*WRITTEN INSTRUCTION*:
Pull out every line of the listing that contains the string "kern", treating uppercase and lowercase as different.

☆ ☆ ☆ ☆

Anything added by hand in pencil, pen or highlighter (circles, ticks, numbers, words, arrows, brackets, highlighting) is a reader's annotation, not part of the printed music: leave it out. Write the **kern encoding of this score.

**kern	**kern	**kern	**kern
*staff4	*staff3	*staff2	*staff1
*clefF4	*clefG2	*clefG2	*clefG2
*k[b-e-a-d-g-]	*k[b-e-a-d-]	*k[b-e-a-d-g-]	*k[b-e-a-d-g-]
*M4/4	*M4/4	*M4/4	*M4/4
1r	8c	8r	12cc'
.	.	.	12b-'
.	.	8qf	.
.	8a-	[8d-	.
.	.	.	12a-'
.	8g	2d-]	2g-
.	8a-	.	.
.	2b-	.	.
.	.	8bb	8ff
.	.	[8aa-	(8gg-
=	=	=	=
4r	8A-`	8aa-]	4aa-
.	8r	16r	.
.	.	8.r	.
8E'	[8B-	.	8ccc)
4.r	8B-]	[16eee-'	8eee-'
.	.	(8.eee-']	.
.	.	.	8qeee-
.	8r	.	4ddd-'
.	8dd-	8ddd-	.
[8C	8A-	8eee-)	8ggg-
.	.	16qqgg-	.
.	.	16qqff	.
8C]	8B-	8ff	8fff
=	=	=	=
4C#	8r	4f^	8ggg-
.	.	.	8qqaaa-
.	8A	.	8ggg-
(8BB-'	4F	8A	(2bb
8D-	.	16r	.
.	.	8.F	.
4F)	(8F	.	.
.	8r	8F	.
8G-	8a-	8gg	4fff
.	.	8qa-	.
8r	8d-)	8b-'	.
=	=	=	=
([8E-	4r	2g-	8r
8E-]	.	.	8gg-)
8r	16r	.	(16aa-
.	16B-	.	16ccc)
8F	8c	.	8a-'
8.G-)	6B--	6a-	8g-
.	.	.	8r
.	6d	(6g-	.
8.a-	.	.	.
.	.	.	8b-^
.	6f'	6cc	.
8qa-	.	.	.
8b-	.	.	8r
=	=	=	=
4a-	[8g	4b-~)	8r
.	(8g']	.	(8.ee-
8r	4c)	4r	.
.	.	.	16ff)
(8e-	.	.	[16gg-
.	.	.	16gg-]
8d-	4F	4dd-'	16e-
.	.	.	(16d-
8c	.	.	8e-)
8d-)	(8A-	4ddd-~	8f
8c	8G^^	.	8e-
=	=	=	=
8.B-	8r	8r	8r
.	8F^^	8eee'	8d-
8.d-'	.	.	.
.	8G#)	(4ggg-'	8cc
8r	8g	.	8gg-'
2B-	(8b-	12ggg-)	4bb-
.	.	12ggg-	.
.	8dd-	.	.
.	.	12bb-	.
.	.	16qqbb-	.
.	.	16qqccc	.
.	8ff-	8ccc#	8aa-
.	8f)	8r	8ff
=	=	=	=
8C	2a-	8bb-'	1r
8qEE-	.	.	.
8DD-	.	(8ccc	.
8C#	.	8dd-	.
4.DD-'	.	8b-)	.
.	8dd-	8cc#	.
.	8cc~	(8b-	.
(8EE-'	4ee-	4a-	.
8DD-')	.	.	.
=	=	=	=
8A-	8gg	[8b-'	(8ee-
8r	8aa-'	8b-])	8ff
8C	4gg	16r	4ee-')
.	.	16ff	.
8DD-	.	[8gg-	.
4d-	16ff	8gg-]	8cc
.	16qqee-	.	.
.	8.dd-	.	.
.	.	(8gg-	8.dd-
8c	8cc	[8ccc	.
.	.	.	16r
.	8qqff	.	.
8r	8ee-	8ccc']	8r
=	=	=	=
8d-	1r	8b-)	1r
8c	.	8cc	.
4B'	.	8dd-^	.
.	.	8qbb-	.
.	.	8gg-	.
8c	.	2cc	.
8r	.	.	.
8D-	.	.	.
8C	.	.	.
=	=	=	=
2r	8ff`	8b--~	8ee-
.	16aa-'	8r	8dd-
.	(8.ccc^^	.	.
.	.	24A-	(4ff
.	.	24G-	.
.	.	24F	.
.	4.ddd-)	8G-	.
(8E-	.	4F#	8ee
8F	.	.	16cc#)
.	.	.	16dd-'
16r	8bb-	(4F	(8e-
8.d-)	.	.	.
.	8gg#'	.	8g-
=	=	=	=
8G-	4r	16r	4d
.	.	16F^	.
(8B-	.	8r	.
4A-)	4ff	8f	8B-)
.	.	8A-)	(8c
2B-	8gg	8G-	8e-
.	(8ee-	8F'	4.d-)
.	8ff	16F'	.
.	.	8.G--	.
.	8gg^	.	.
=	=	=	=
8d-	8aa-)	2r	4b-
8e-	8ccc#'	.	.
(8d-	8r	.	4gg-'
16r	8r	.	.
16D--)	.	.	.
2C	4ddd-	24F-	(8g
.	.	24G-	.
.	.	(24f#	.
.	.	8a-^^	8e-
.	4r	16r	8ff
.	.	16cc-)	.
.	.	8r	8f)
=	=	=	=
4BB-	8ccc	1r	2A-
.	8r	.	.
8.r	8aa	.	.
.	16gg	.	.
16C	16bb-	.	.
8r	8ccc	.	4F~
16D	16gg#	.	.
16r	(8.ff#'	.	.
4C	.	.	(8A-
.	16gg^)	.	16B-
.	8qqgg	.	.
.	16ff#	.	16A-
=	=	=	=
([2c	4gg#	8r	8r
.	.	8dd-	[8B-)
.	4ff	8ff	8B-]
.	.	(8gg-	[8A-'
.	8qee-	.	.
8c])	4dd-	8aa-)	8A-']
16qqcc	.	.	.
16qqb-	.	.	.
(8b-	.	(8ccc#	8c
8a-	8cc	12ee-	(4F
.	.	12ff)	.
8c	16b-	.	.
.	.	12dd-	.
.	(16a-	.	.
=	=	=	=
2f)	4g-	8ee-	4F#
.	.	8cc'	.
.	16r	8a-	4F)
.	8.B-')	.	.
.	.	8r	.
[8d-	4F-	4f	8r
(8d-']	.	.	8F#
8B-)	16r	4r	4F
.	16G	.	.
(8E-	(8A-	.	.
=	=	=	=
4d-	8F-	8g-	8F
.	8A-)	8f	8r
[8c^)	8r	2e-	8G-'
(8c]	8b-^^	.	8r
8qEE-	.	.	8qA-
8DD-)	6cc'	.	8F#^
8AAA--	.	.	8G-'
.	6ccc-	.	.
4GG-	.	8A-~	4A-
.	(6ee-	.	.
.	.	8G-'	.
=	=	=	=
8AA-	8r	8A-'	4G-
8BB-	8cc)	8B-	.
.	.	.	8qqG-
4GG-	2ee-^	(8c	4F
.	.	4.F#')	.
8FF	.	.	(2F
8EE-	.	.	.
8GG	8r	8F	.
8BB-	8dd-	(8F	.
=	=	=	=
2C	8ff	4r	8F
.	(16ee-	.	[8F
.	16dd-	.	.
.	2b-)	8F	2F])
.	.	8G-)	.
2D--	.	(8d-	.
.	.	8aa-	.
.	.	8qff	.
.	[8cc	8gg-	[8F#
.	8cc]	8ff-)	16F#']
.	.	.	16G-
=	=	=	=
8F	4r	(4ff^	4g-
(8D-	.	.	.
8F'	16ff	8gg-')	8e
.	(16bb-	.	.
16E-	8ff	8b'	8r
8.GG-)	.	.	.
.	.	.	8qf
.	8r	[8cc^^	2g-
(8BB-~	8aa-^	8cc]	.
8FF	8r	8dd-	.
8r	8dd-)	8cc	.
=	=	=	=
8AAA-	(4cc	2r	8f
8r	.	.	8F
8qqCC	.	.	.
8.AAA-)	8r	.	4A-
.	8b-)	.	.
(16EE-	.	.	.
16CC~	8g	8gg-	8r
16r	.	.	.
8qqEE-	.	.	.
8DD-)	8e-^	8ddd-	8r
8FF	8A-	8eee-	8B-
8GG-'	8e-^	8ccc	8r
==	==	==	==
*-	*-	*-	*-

☆ ☆ ☆ ☆

*TASK RESPONSE*:
Anything added by hand in pencil, pen or highlighter (circles, ticks, numbers, words, arrows, brackets, highlighting) is a reader's annotation, not part of the printed music: leave it out. Write the **kern encoding of this score.
**kern	**kern	**kern	**kern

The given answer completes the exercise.